(MATERIAL TO PROCESS):
^^^^
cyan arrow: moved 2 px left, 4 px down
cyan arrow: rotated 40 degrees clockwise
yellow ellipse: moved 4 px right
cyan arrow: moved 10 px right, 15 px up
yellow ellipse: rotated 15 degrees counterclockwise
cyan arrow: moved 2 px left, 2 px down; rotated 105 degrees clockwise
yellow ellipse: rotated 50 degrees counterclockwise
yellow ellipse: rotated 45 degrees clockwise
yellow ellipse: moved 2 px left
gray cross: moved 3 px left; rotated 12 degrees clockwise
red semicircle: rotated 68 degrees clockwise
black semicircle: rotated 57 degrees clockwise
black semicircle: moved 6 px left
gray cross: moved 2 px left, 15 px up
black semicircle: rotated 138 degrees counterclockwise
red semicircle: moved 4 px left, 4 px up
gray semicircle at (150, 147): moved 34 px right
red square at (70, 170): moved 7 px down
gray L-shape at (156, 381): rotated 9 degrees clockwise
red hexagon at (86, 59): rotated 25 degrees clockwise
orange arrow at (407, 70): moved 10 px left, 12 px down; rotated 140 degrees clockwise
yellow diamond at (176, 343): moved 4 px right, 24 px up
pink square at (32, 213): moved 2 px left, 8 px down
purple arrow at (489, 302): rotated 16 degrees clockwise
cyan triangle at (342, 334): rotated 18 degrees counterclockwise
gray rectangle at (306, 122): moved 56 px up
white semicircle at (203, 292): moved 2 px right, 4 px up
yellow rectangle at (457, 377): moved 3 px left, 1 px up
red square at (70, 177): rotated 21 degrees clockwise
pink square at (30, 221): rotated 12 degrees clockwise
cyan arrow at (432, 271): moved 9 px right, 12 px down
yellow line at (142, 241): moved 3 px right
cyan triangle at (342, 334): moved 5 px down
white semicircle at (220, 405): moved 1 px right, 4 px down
^^^^
(DO THIS):
Collect every line in the entries above that contains the word "triangle". Case counts.

(EXPECTED ANSWER):
cyan triangle at (342, 334): rotated 18 degrees counterclockwise
cyan triangle at (342, 334): moved 5 px down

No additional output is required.